• [Dataset entries]:

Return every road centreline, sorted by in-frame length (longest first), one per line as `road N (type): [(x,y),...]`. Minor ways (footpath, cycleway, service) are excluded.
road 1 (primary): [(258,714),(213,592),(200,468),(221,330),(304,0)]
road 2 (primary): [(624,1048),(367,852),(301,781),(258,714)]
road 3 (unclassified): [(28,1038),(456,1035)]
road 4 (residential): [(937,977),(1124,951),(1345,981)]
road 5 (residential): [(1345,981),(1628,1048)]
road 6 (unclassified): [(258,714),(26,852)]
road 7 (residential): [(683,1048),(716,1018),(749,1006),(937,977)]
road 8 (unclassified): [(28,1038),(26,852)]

• [TASK DIRECTIONS]: Take the entries above and set them all down again exactly as they read.

• [EXERCISE RESPONSE]:
Return every road centreline, sorted by in-frame length (longest first), one per line as `road N (type): [(x,y),...]`. Minor ways (footpath, cycleway, service) are excluded.
road 1 (primary): [(258,714),(213,592),(200,468),(221,330),(304,0)]
road 2 (primary): [(624,1048),(367,852),(301,781),(258,714)]
road 3 (unclassified): [(28,1038),(456,1035)]
road 4 (residential): [(937,977),(1124,951),(1345,981)]
road 5 (residential): [(1345,981),(1628,1048)]
road 6 (unclassified): [(258,714),(26,852)]
road 7 (residential): [(683,1048),(716,1018),(749,1006),(937,977)]
road 8 (unclassified): [(28,1038),(26,852)]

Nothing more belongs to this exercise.